_Exercise data_

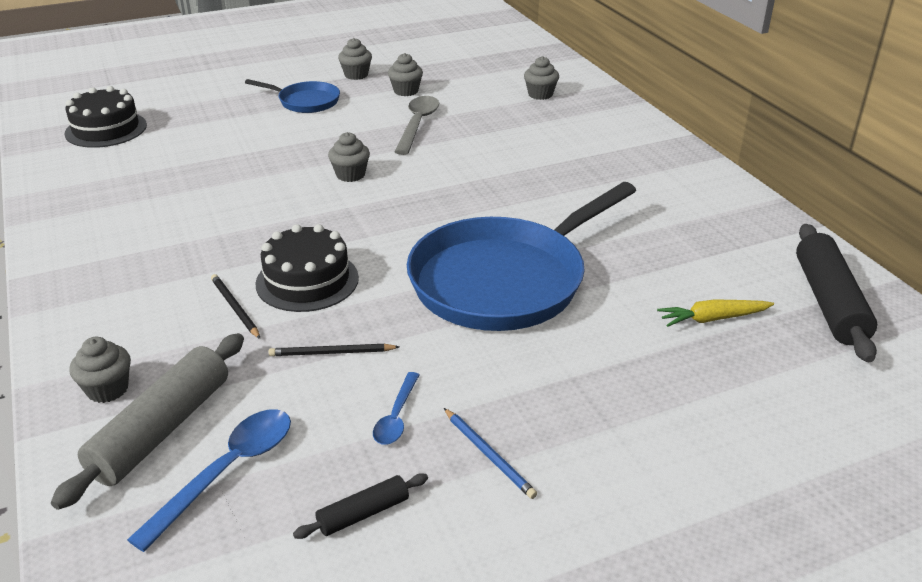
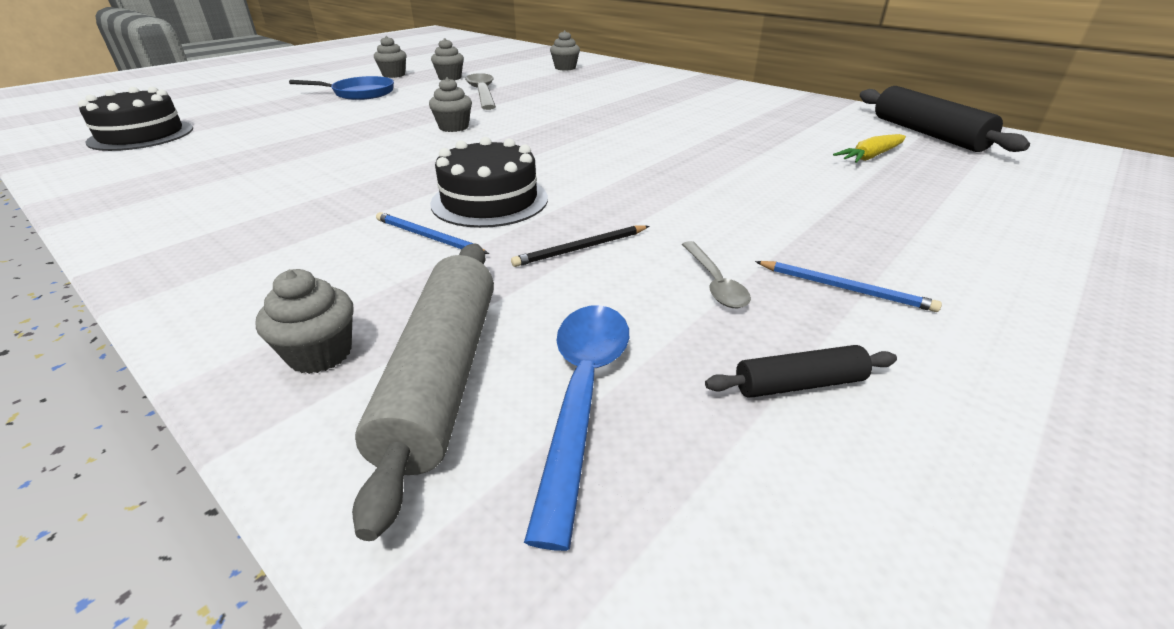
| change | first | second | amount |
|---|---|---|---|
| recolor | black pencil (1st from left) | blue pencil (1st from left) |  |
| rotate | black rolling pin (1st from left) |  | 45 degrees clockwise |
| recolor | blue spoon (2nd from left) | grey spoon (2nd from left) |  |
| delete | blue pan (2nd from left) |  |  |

_What to work on_
Repeat the records above exactly. No pictures go into the repeat.

_Result for this exercise_
| change | first | second | amount |
|---|---|---|---|
| recolor | black pencil (1st from left) | blue pencil (1st from left) |  |
| rotate | black rolling pin (1st from left) |  | 45 degrees clockwise |
| recolor | blue spoon (2nd from left) | grey spoon (2nd from left) |  |
| delete | blue pan (2nd from left) |  |  |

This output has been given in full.